#### [Task to carry out]
Print out the data that follows exactly, character for character, apart from the pictures.

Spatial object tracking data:
════════════════════
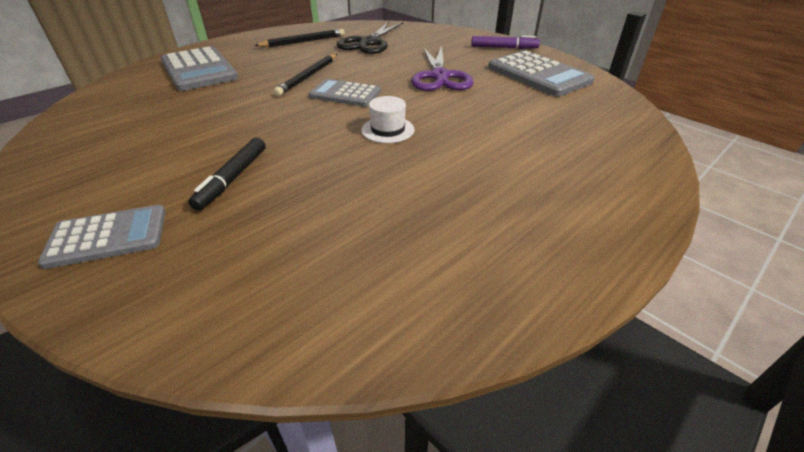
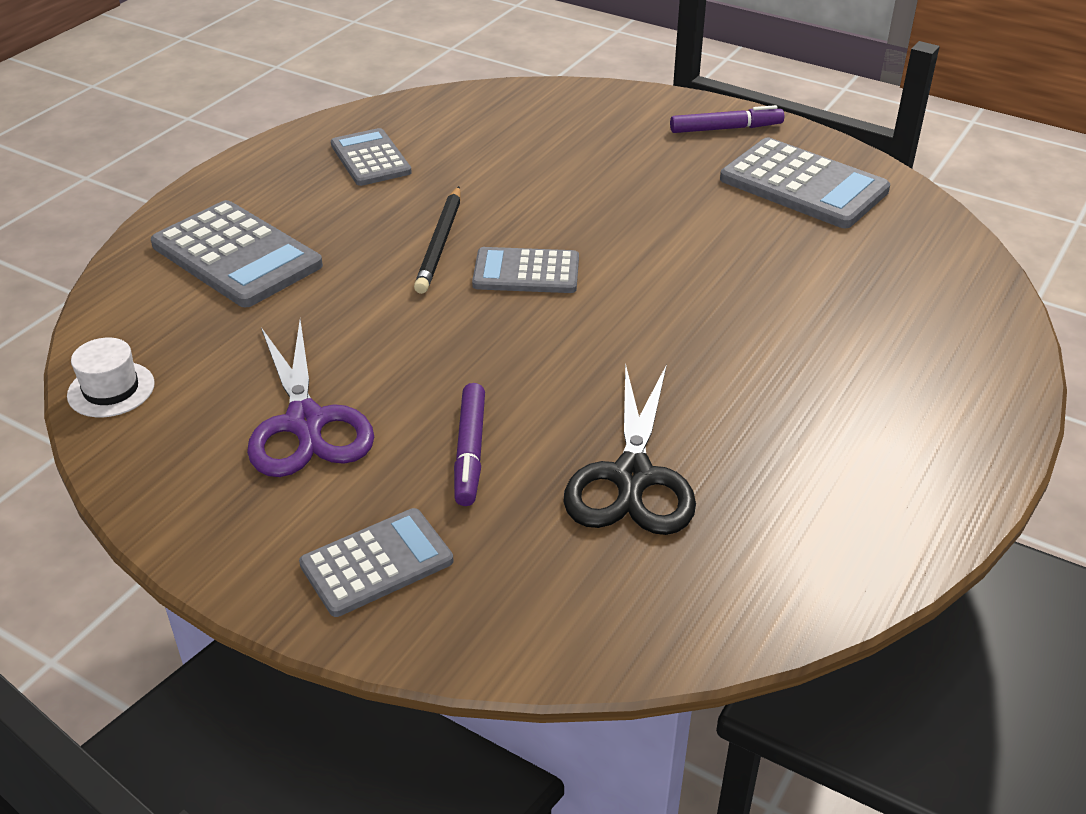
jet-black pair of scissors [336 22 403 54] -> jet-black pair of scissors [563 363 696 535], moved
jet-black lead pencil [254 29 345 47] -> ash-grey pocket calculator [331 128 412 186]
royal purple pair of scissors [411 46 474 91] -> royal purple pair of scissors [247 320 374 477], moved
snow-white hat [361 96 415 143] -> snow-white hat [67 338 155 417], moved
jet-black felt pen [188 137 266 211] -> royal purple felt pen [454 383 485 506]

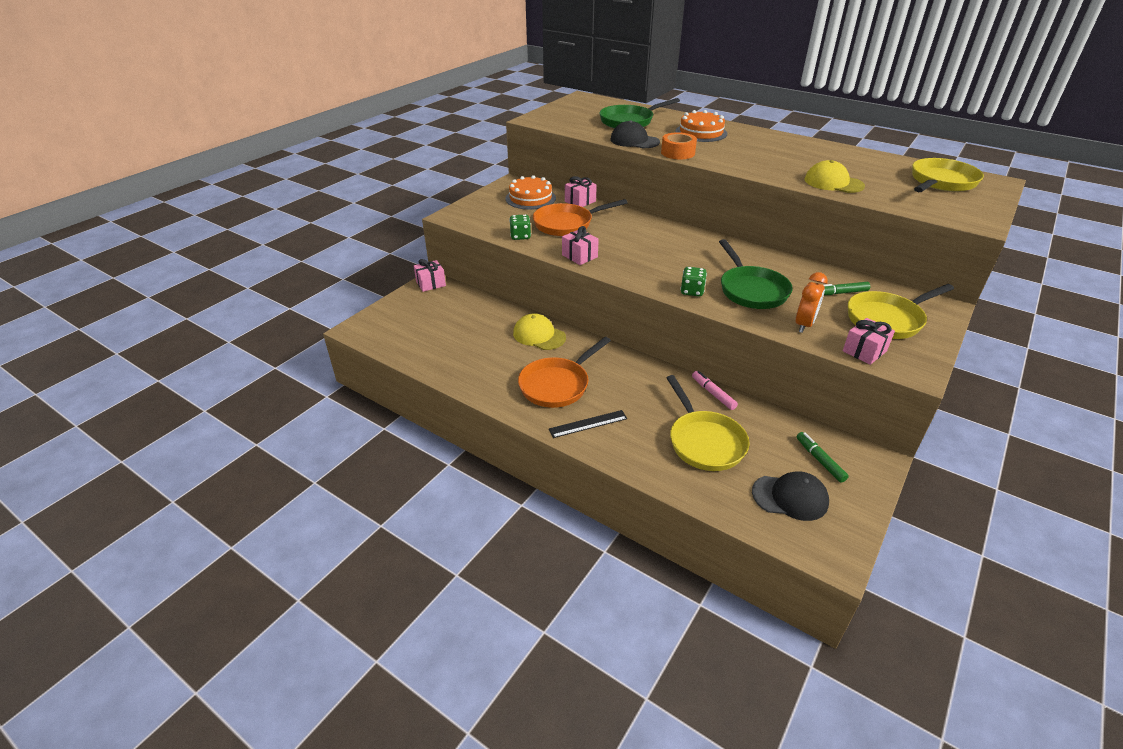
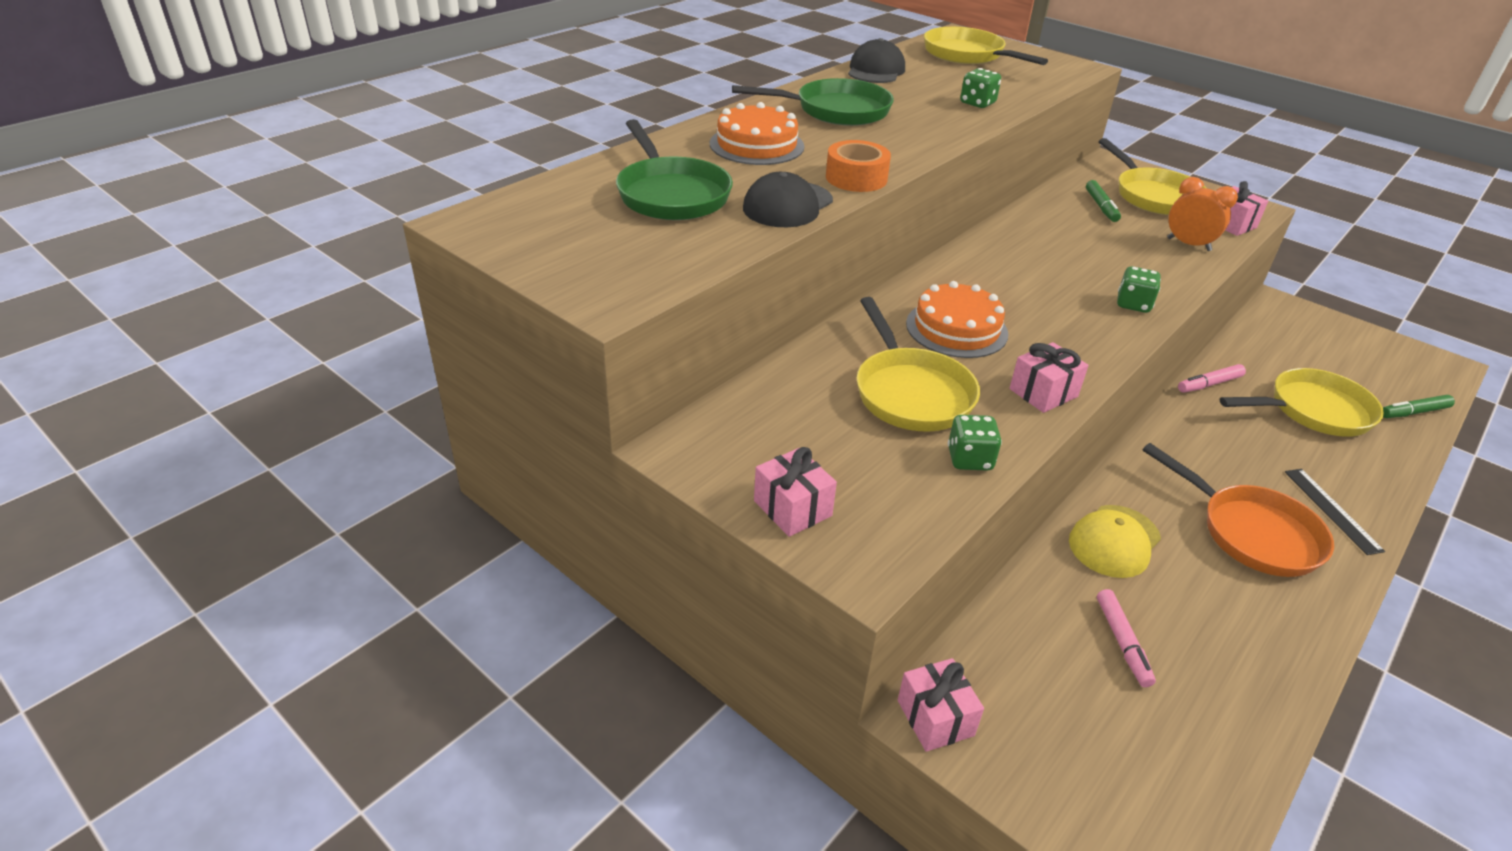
yellow peaked cap [805 160 865 193] -> leaf-green die [960 68 1001 108]
orange-coloured gateau [506 175 556 210] -> orange-coloured gateau [906 281 1008 358], moved
rose-pink gift [565 176 597 207] -> rose-pink gift [754 447 837 537], moved
orange-coloured pan [533 199 628 236] -> yellow pan [857 297 980 432]
leaf-green pan [719 239 793 309] -> leaf-green pan [732 78 894 126], moved
leaf-green felt pen [796 432 849 483] -> leaf-green felt pen [1383 395 1455 418], moved
jet-black peaked cap [752 471 829 521] -> jet-black peaked cap [848 38 905 83], moved
none -> rose-pink felt pen [1097 589 1156 687]

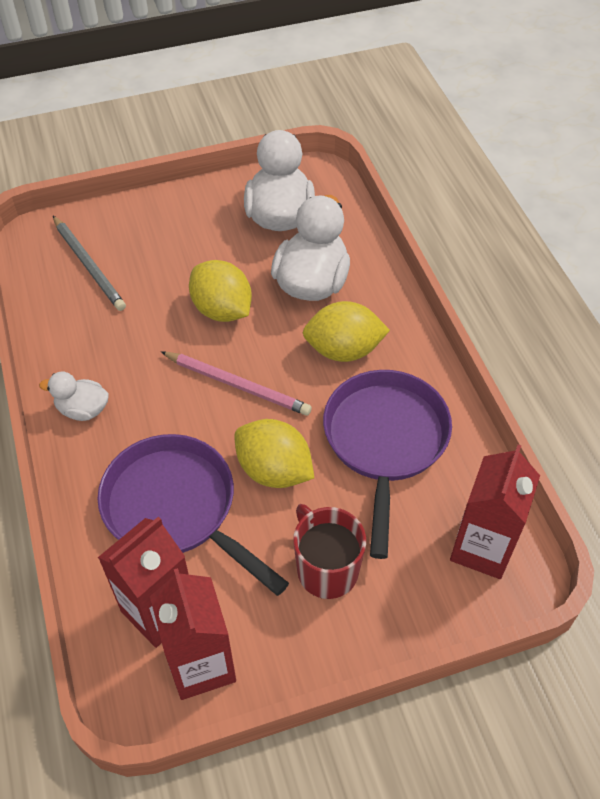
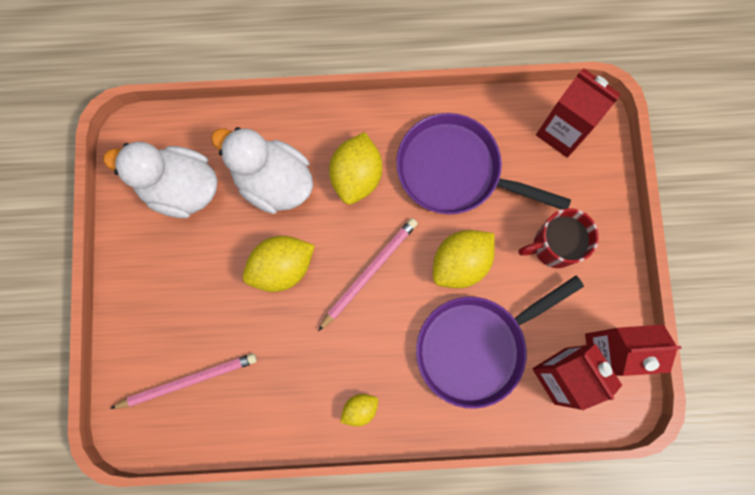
ash-grey lead pencil [53 216 126 311] -> rose-pink lead pencil [110 353 257 409]
snow-white toy duck [39 372 109 421] -> yellow toy lemon [340 394 378 427]

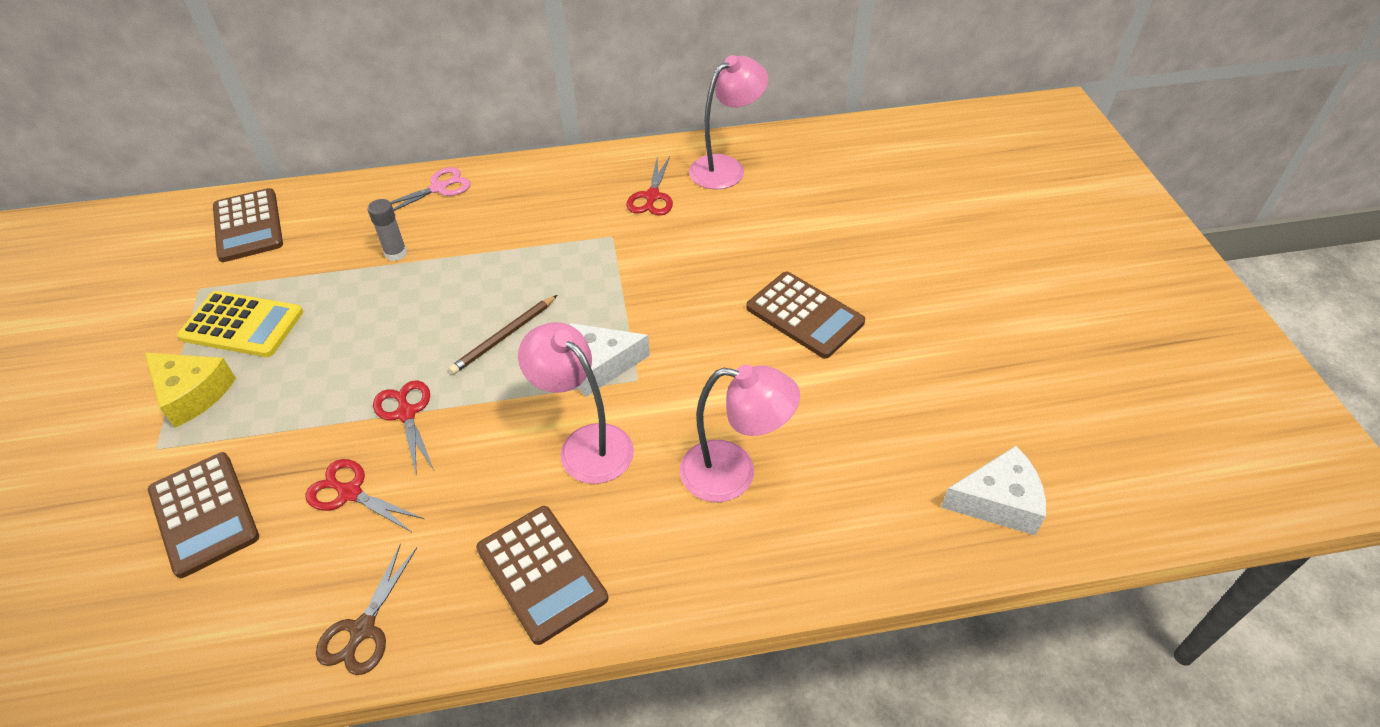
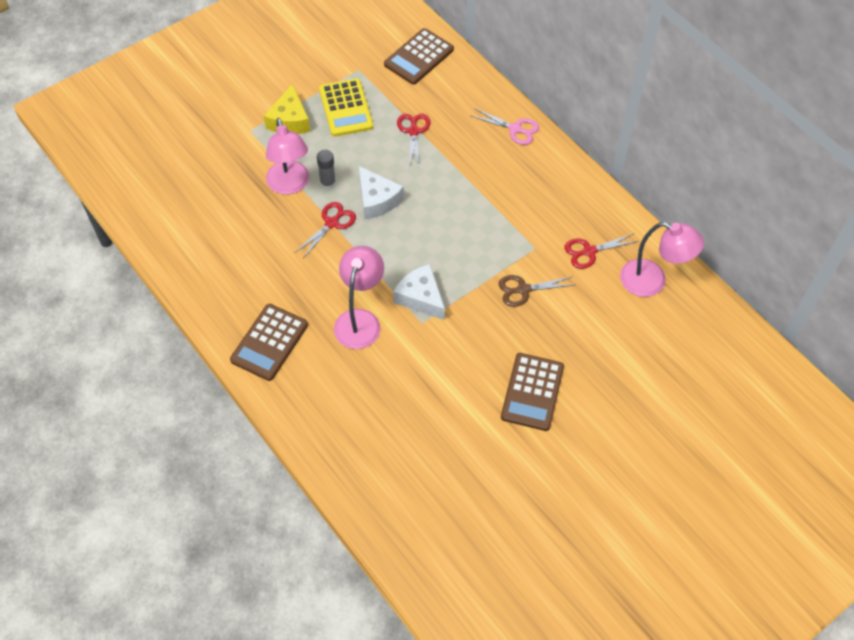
ash-grey glue stick [368 199 407 261] -> ash-grey glue stick [317 150 336 190], moved
dark brown lead pencil [449 295 557 374] -> none
rose-pink desk lamp [680 365 800 502] -> rose-pink desk lamp [266 118 309 195], moved
snow-white cheese [941 446 1046 535] -> snow-white cheese [359 166 404 219], moved
dark brown pocket calculator [148 452 259 578] -> none
red pair of scissors [305 459 424 532] -> red pair of scissors [397 114 431 167], moved
dark brown pair of scissors [316 544 417 675] -> dark brown pair of scissors [499 275 573 307], moved

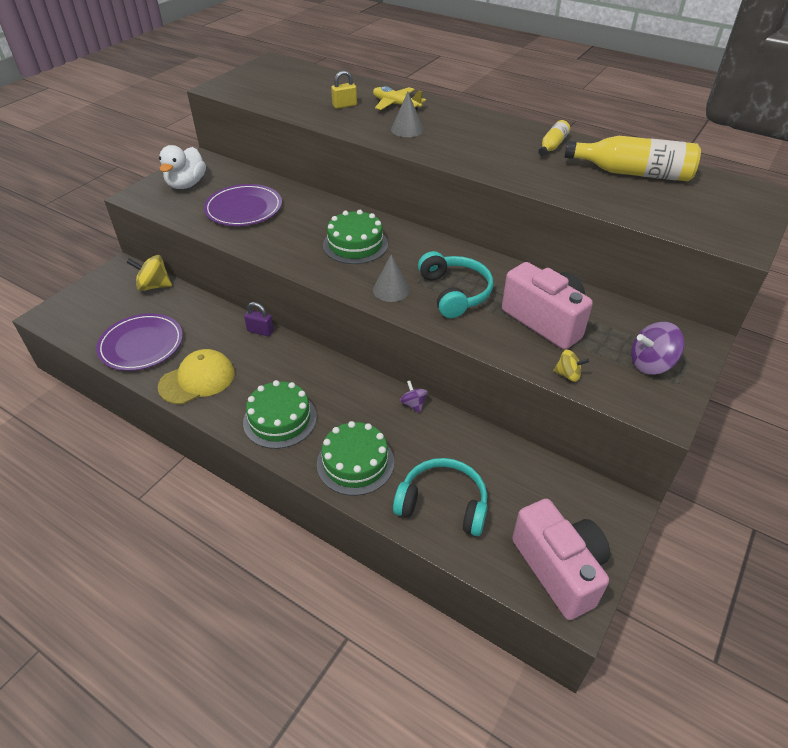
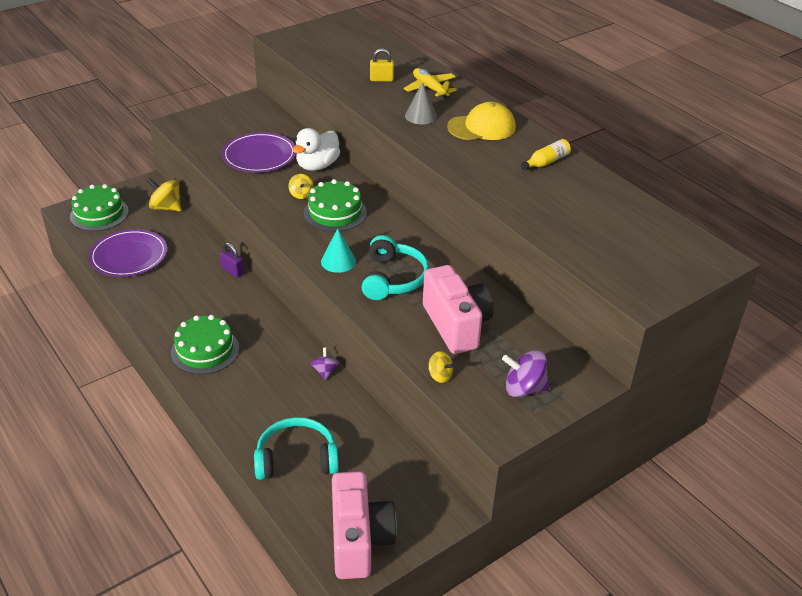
yellow drink bottle [564 136 701 181] -> none
snow-white toy duck [159 145 206 189] -> snow-white toy duck [292 128 340 171], moved
ash-grey cone [373 255 410 302] -> turquoise cone [321 228 356 273]
yellow peaked cap [158 349 235 404] -> yellow peaked cap [447 102 516 140], moved
leaf-green gateau [317 421 394 496] -> leaf-green gateau [70 184 129 231], moved
turquoise headphones [393 458 487 536] -> turquoise headphones [254 417 339 480], 45 degrees counterclockwise
none -> yellow spinning top [288 174 314 199]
════════════════════
#### [Answer box]
jet-black pair of scissors [336 22 403 54] -> jet-black pair of scissors [563 363 696 535], moved
jet-black lead pencil [254 29 345 47] -> ash-grey pocket calculator [331 128 412 186]
royal purple pair of scissors [411 46 474 91] -> royal purple pair of scissors [247 320 374 477], moved
snow-white hat [361 96 415 143] -> snow-white hat [67 338 155 417], moved
jet-black felt pen [188 137 266 211] -> royal purple felt pen [454 383 485 506]

yellow peaked cap [805 160 865 193] -> leaf-green die [960 68 1001 108]
orange-coloured gateau [506 175 556 210] -> orange-coloured gateau [906 281 1008 358], moved
rose-pink gift [565 176 597 207] -> rose-pink gift [754 447 837 537], moved
orange-coloured pan [533 199 628 236] -> yellow pan [857 297 980 432]
leaf-green pan [719 239 793 309] -> leaf-green pan [732 78 894 126], moved
leaf-green felt pen [796 432 849 483] -> leaf-green felt pen [1383 395 1455 418], moved
jet-black peaked cap [752 471 829 521] -> jet-black peaked cap [848 38 905 83], moved
none -> rose-pink felt pen [1097 589 1156 687]

ash-grey lead pencil [53 216 126 311] -> rose-pink lead pencil [110 353 257 409]
snow-white toy duck [39 372 109 421] -> yellow toy lemon [340 394 378 427]

ash-grey glue stick [368 199 407 261] -> ash-grey glue stick [317 150 336 190], moved
dark brown lead pencil [449 295 557 374] -> none
rose-pink desk lamp [680 365 800 502] -> rose-pink desk lamp [266 118 309 195], moved
snow-white cheese [941 446 1046 535] -> snow-white cheese [359 166 404 219], moved
dark brown pocket calculator [148 452 259 578] -> none
red pair of scissors [305 459 424 532] -> red pair of scissors [397 114 431 167], moved
dark brown pair of scissors [316 544 417 675] -> dark brown pair of scissors [499 275 573 307], moved

yellow drink bottle [564 136 701 181] -> none
snow-white toy duck [159 145 206 189] -> snow-white toy duck [292 128 340 171], moved
ash-grey cone [373 255 410 302] -> turquoise cone [321 228 356 273]
yellow peaked cap [158 349 235 404] -> yellow peaked cap [447 102 516 140], moved
leaf-green gateau [317 421 394 496] -> leaf-green gateau [70 184 129 231], moved
turquoise headphones [393 458 487 536] -> turquoise headphones [254 417 339 480], 45 degrees counterclockwise
none -> yellow spinning top [288 174 314 199]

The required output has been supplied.